YOUR GOAL
Without including any pictures, return the records below exactly as written.

[Structured diff data]
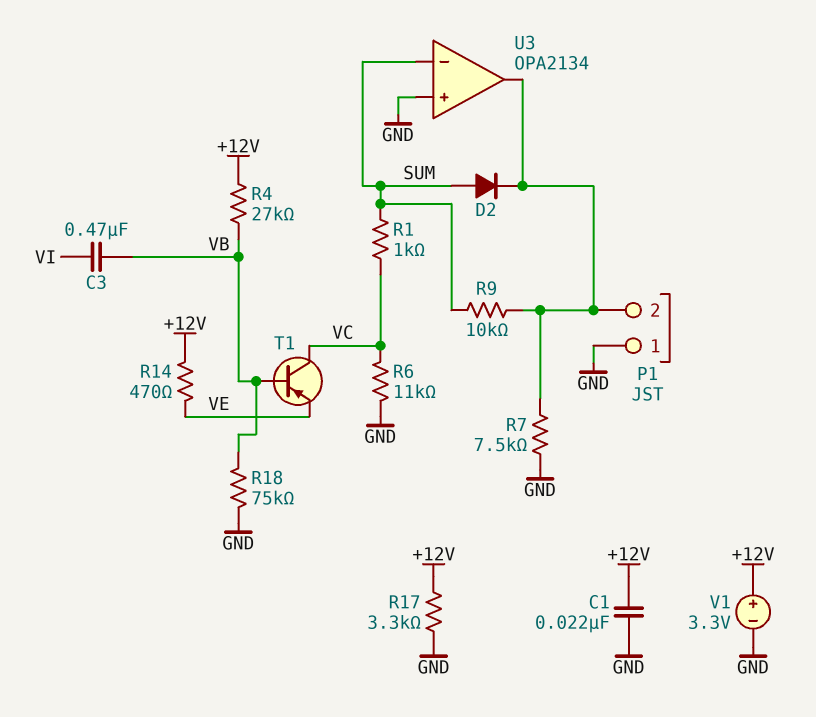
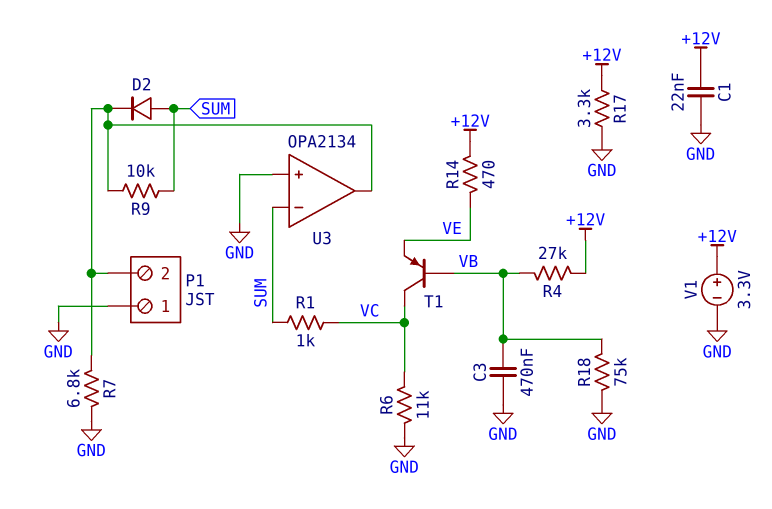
C3: 470nF (VB, VI) -> 470nF (GND, VB)
R7: 7.5k (GND, P1/2) -> 6.8k (GND, P1/2)

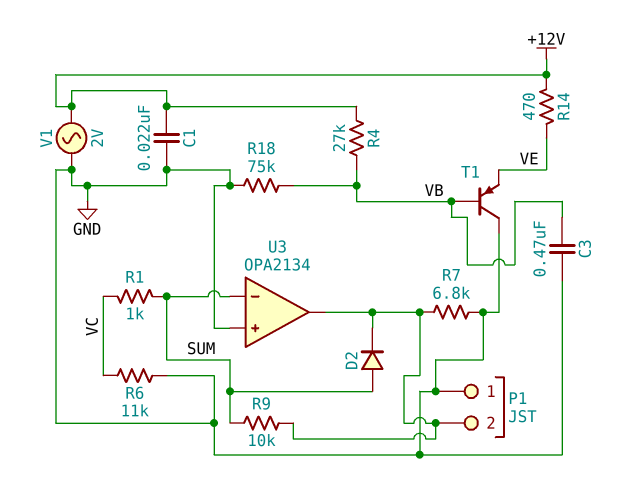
R17: 3.3k (+12V, GND) -> none
T1: PNP (B VB, C VC, E VE) -> PNP (B VB, C GND, E VE)
V1: 3.3V (plus +12V, minus GND) -> AC 2V (+12V, GND)

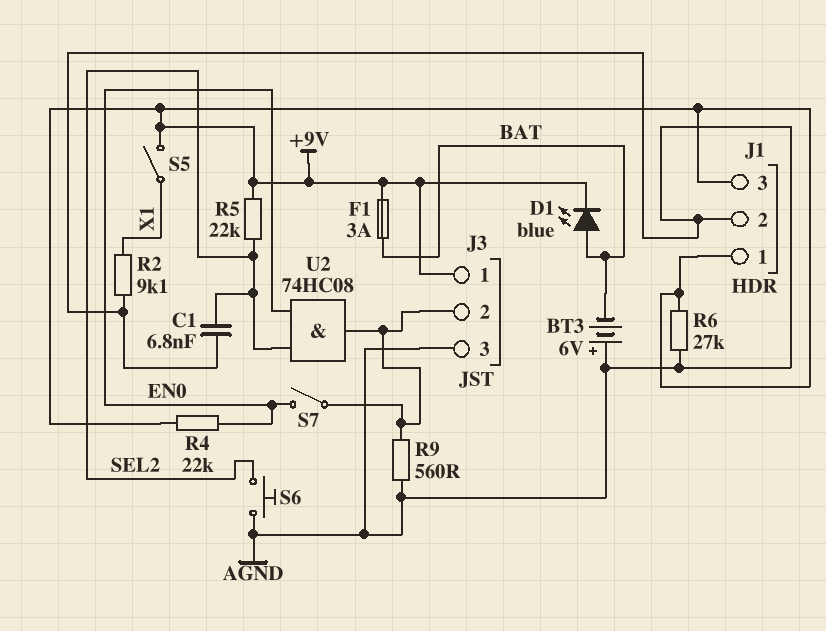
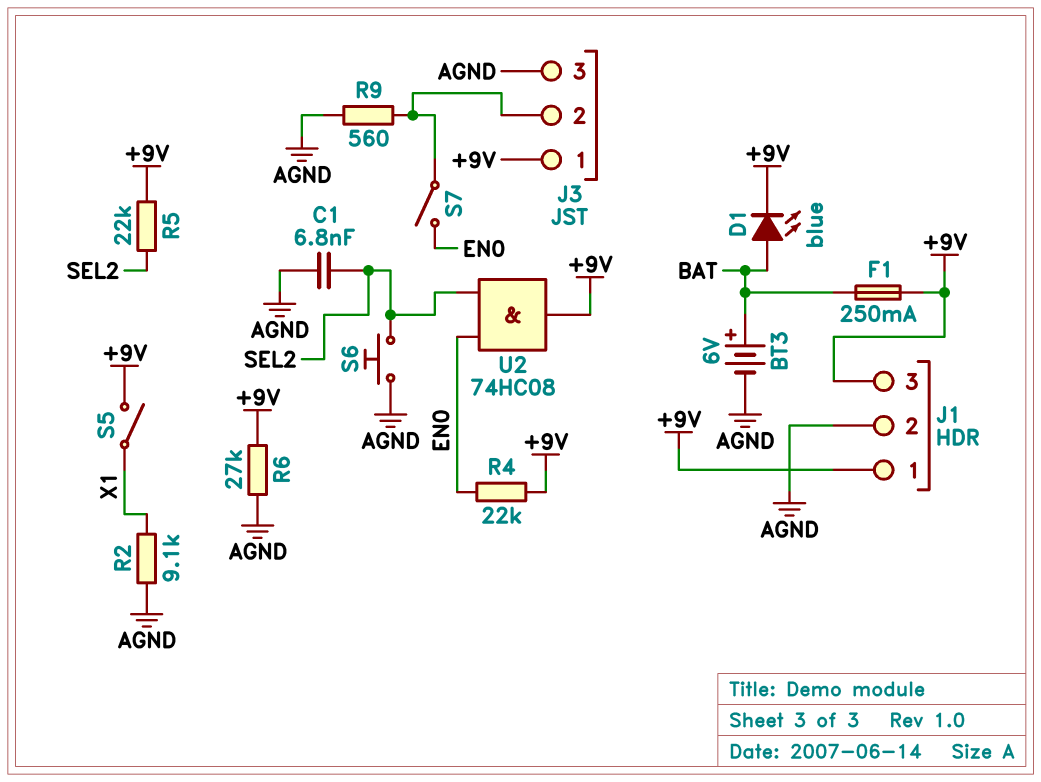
BT3: 6V (plus AGND, minus BAT) -> 6V (plus BAT, minus AGND)
F1: 3A (+9V, BAT) -> 250mA (+9V, BAT)
U2: AND 74HC08 (in EN0, in SEL2, out J3/2) -> AND 74HC08 (in EN0, in SEL2, out +9V)

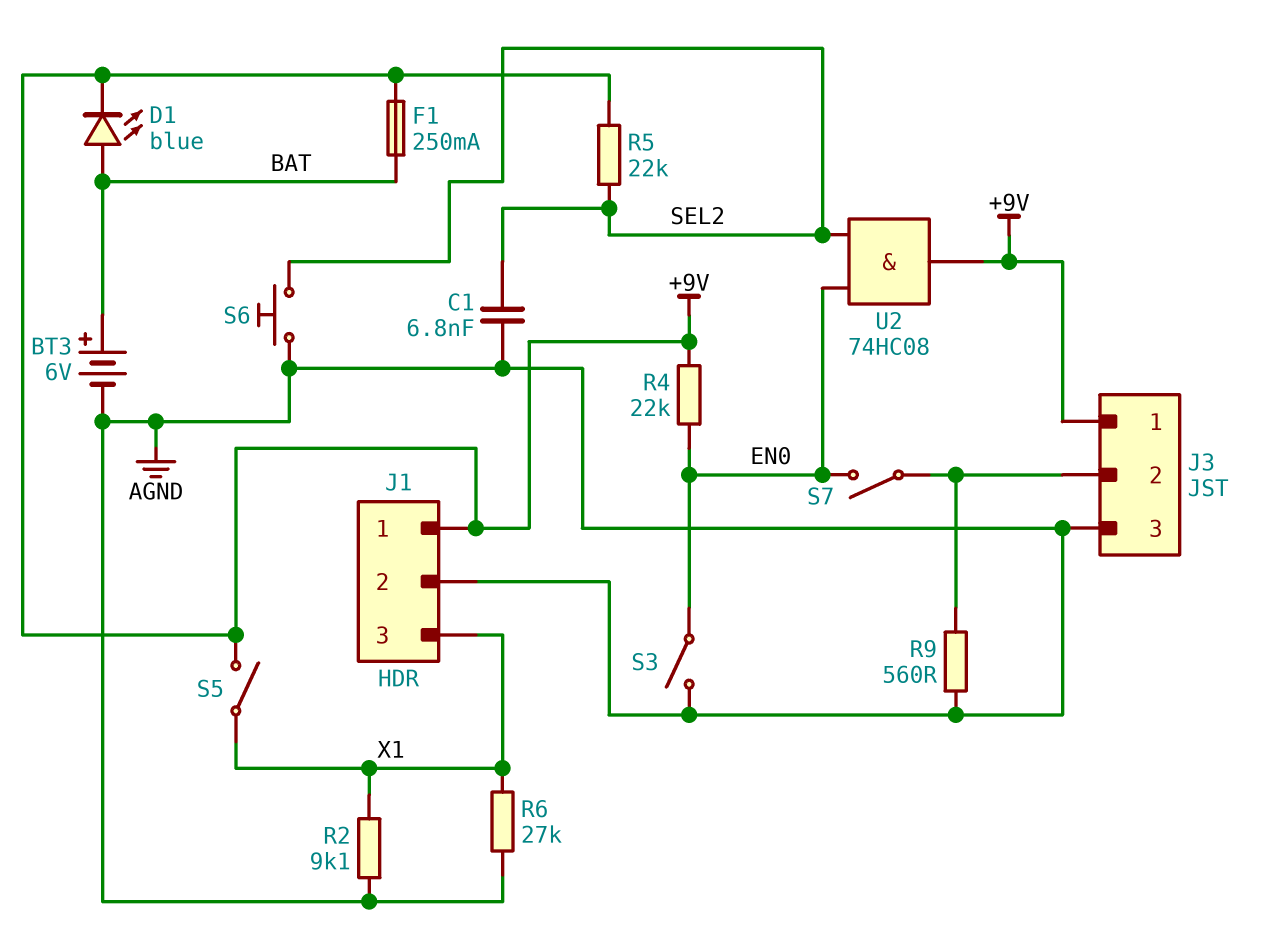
J1 pin 3: +9V -> X1
R6: 27k (+9V, AGND) -> 27k (AGND, X1)
S3: none -> switch (AGND, EN0)

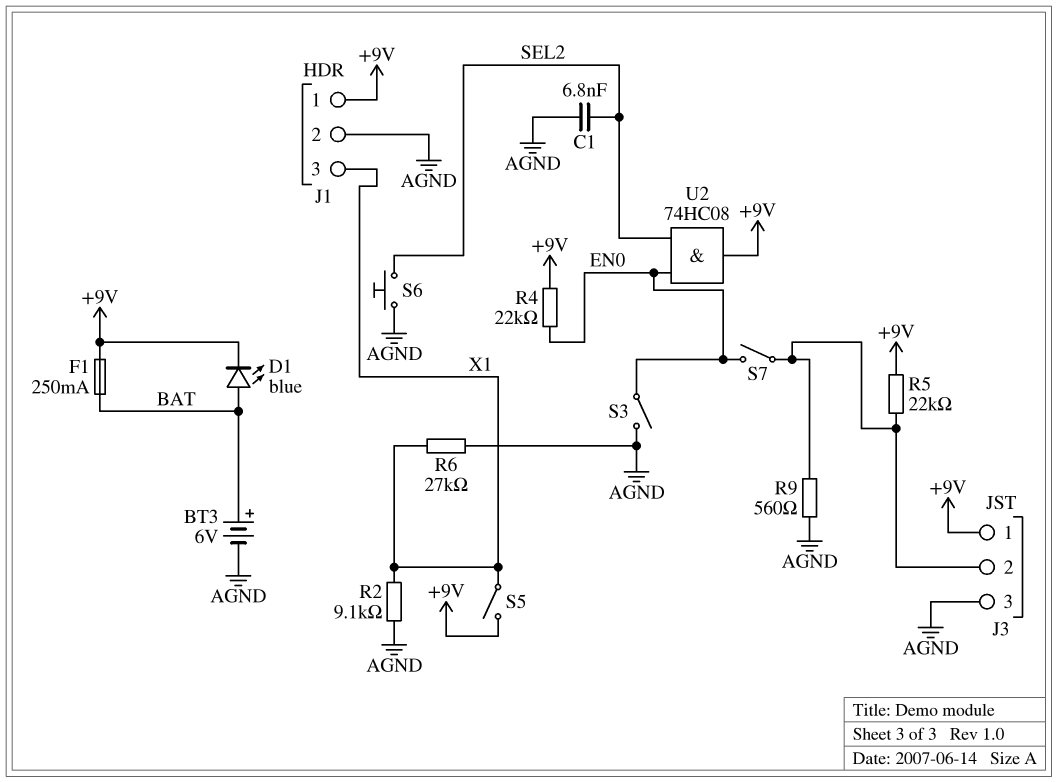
R5: 22k (+9V, SEL2) -> 22k (+9V, J3/2)

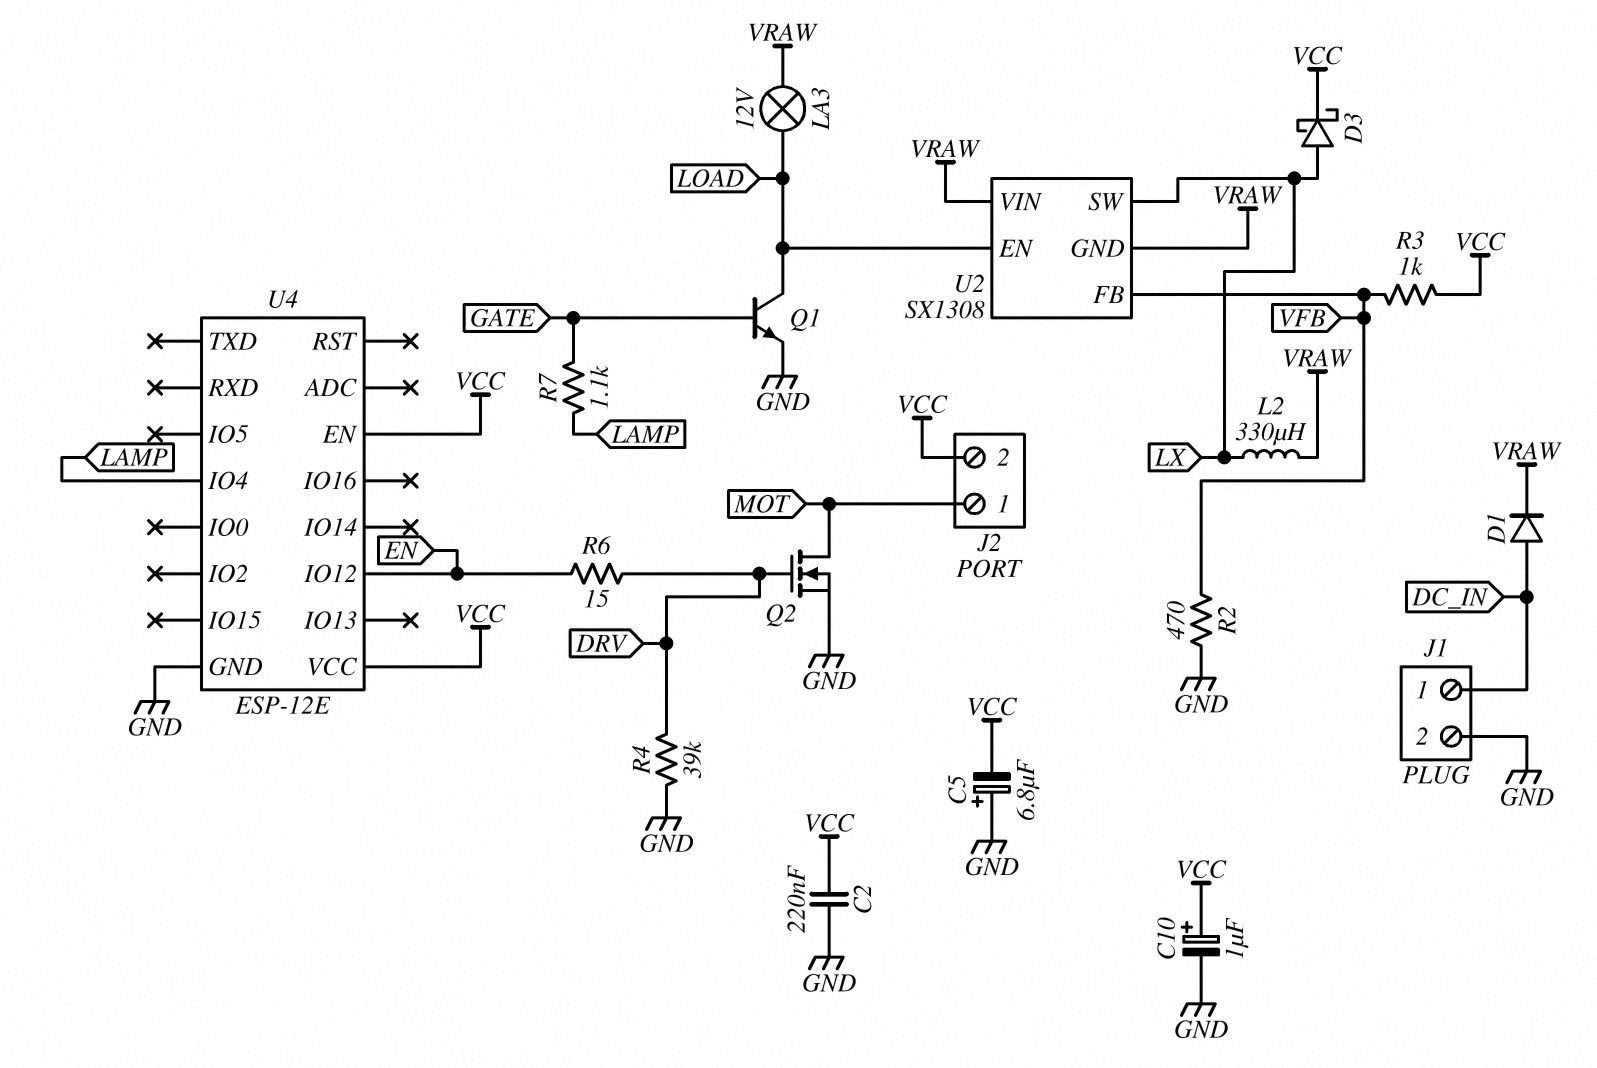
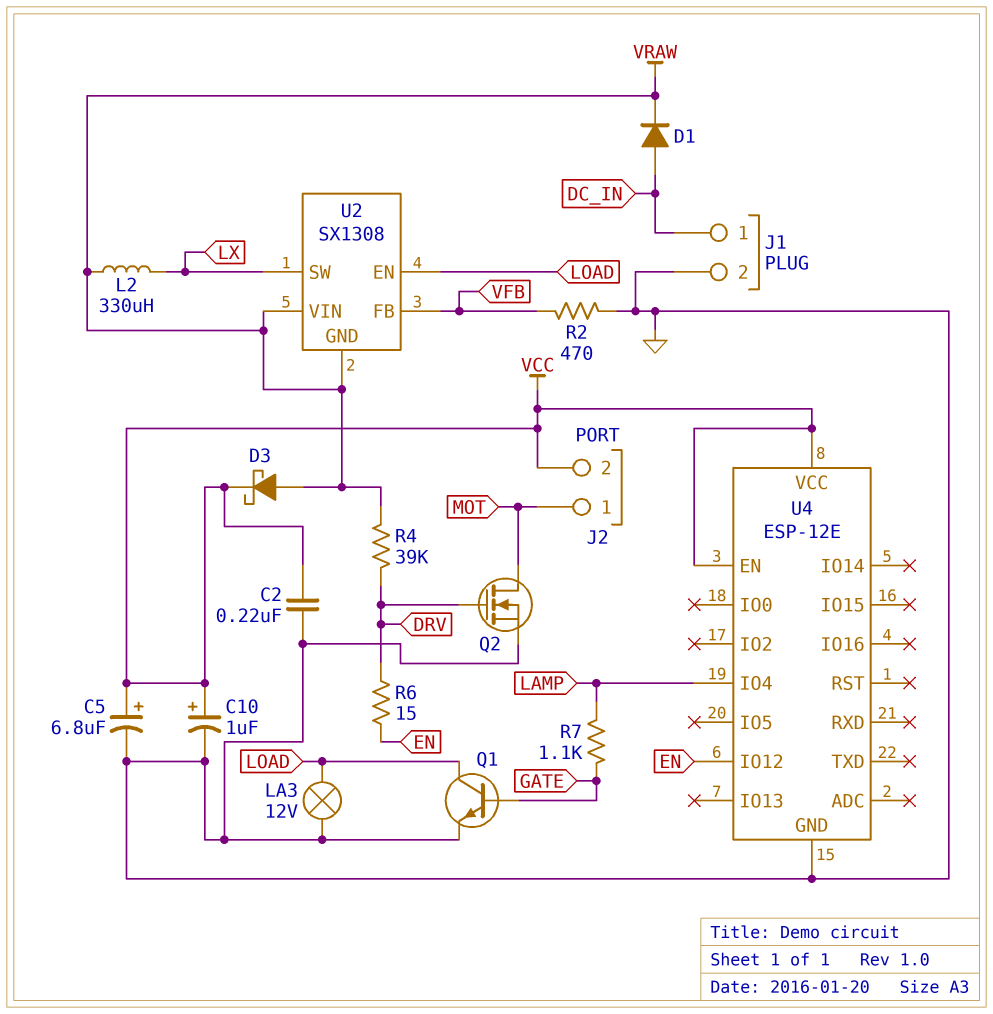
C5: 6.8uF (plus GND, minus VCC) -> 6.8uF (plus VCC, minus GND)
D3: schottky (A LX, K VCC) -> schottky (A VRAW, K VCC)
LA3: lamp 12V (LOAD, VRAW) -> lamp 12V (GND, LOAD)
R3: 1k (VCC, VFB) -> none
R4: 39k (DRV, GND) -> 39k (DRV, VRAW)

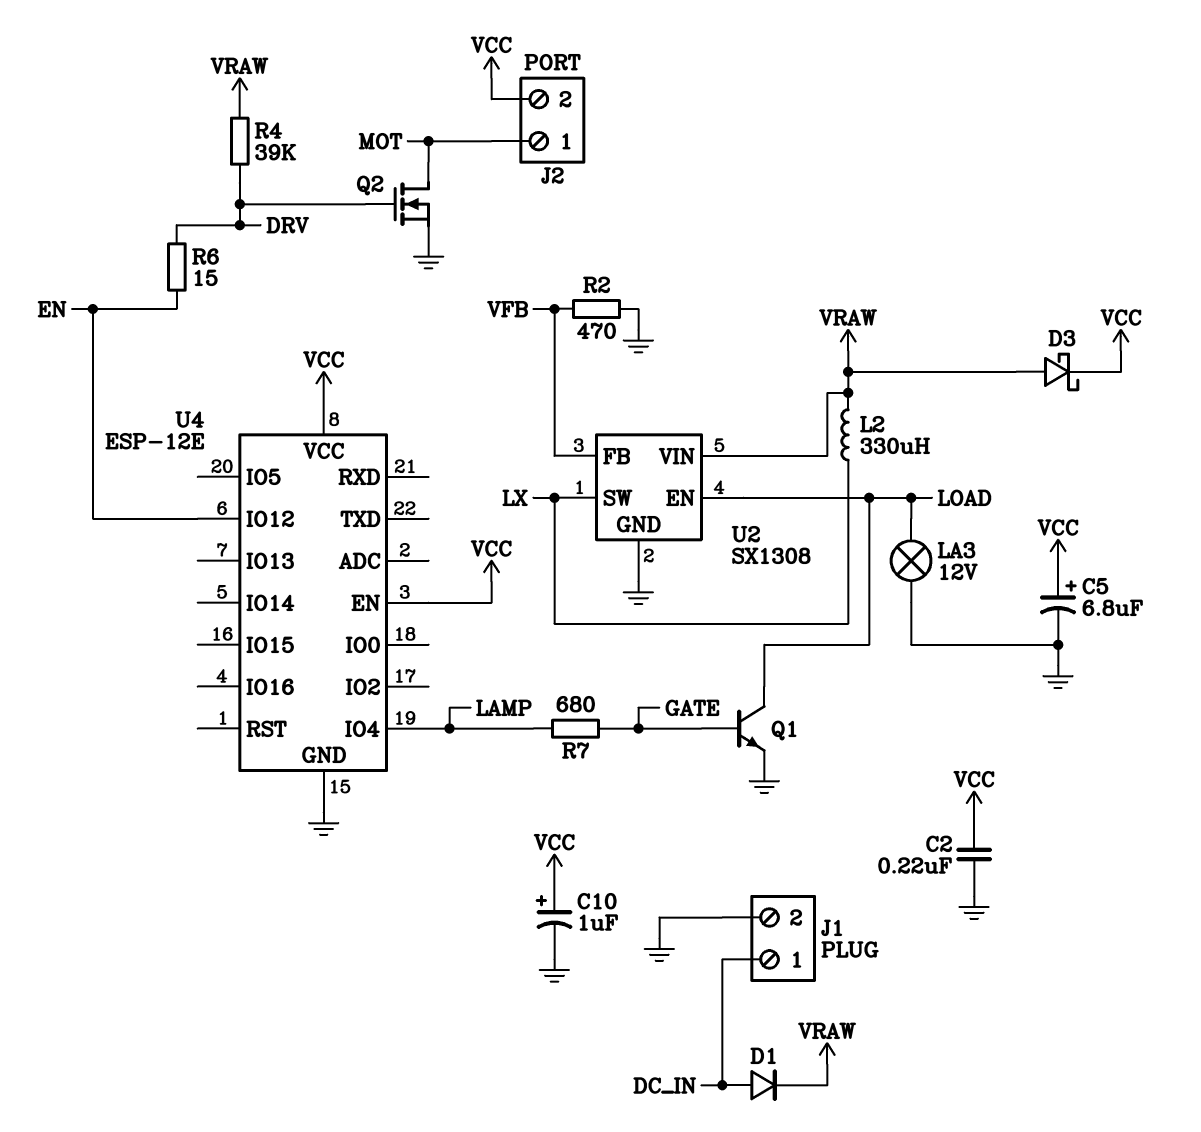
R7: 1.1k (GATE, LAMP) -> 680 (GATE, LAMP)
U2 pin GND: VRAW -> GND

YOUR RESPONSE
C3: 470nF (VB, VI) -> 470nF (GND, VB)
R7: 7.5k (GND, P1/2) -> 6.8k (GND, P1/2)

R17: 3.3k (+12V, GND) -> none
T1: PNP (B VB, C VC, E VE) -> PNP (B VB, C GND, E VE)
V1: 3.3V (plus +12V, minus GND) -> AC 2V (+12V, GND)

BT3: 6V (plus AGND, minus BAT) -> 6V (plus BAT, minus AGND)
F1: 3A (+9V, BAT) -> 250mA (+9V, BAT)
U2: AND 74HC08 (in EN0, in SEL2, out J3/2) -> AND 74HC08 (in EN0, in SEL2, out +9V)

J1 pin 3: +9V -> X1
R6: 27k (+9V, AGND) -> 27k (AGND, X1)
S3: none -> switch (AGND, EN0)

R5: 22k (+9V, SEL2) -> 22k (+9V, J3/2)

C5: 6.8uF (plus GND, minus VCC) -> 6.8uF (plus VCC, minus GND)
D3: schottky (A LX, K VCC) -> schottky (A VRAW, K VCC)
LA3: lamp 12V (LOAD, VRAW) -> lamp 12V (GND, LOAD)
R3: 1k (VCC, VFB) -> none
R4: 39k (DRV, GND) -> 39k (DRV, VRAW)

R7: 1.1k (GATE, LAMP) -> 680 (GATE, LAMP)
U2 pin GND: VRAW -> GND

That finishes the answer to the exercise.